Records supplied:
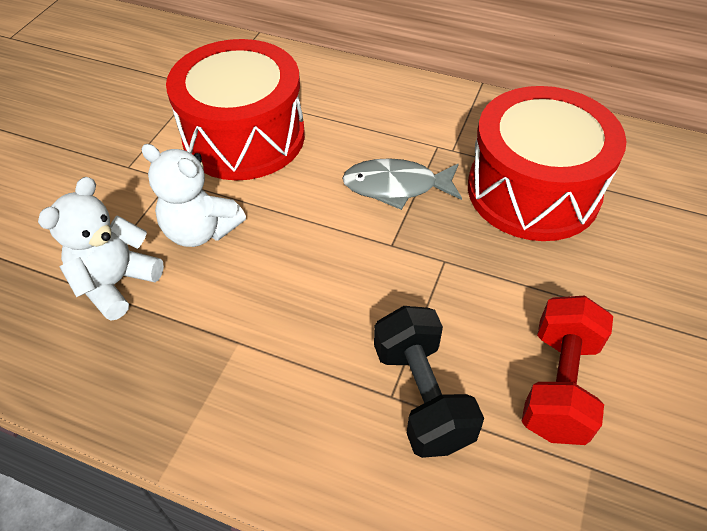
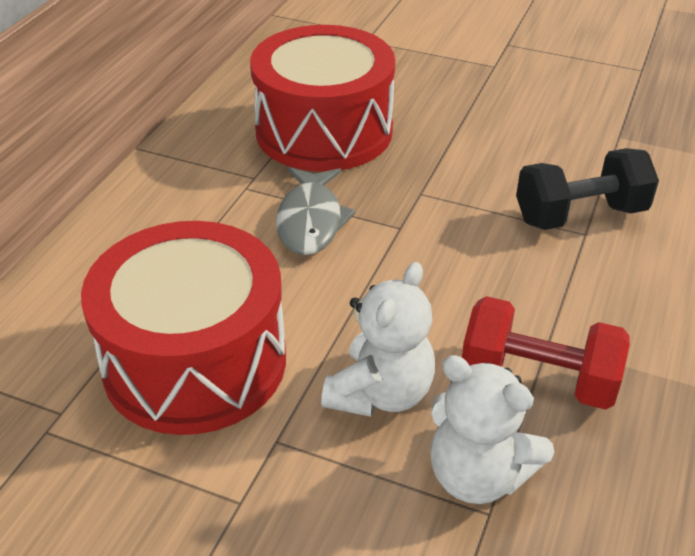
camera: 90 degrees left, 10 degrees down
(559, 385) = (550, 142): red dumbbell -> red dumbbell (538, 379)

==

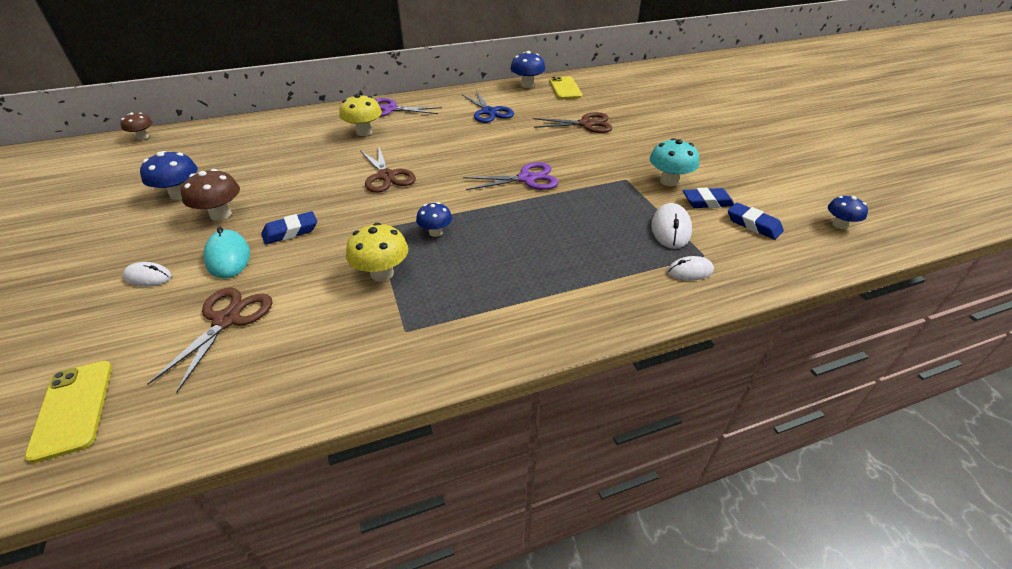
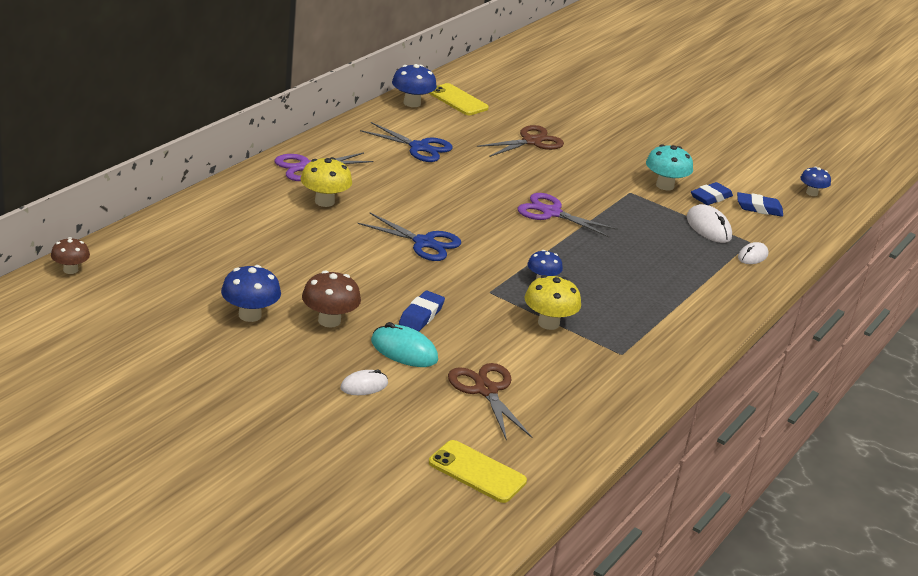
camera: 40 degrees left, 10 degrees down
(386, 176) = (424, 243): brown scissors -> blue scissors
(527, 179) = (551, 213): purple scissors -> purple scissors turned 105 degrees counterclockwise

--

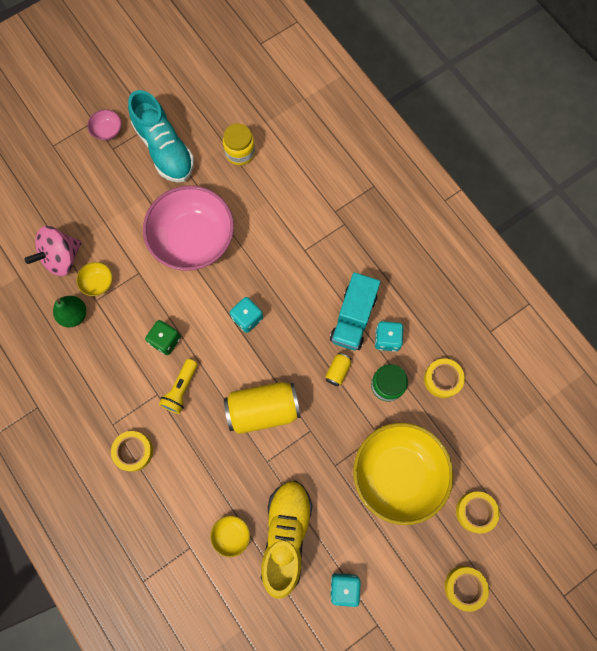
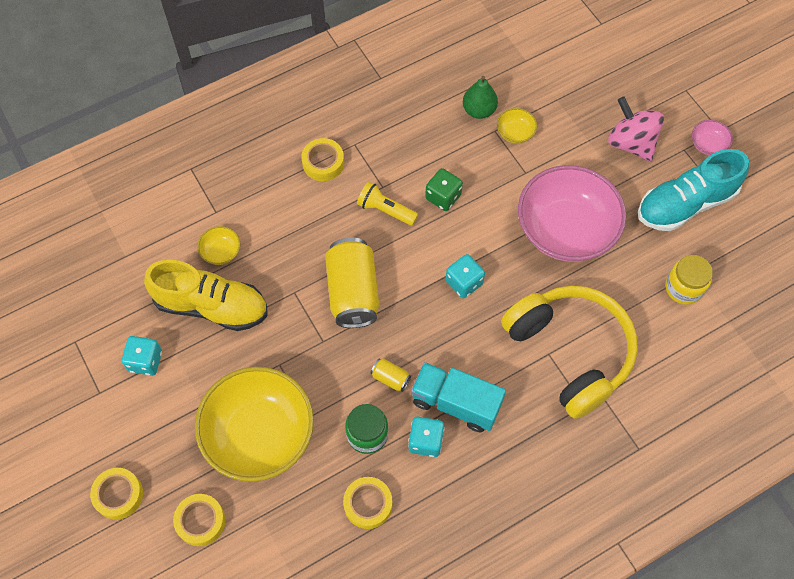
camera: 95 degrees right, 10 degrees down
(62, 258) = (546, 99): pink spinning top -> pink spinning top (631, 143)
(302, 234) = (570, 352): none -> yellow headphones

Your task:
Please, from the material above, copy only the lines from the line with "camera: 90 degrees left, 10 degrees down" up to and including the line with "(559, 385) = (550, 142): red", exactly as written.

Exercise answer:
camera: 90 degrees left, 10 degrees down
(559, 385) = (550, 142): red dumbbell -> red dumbbell (538, 379)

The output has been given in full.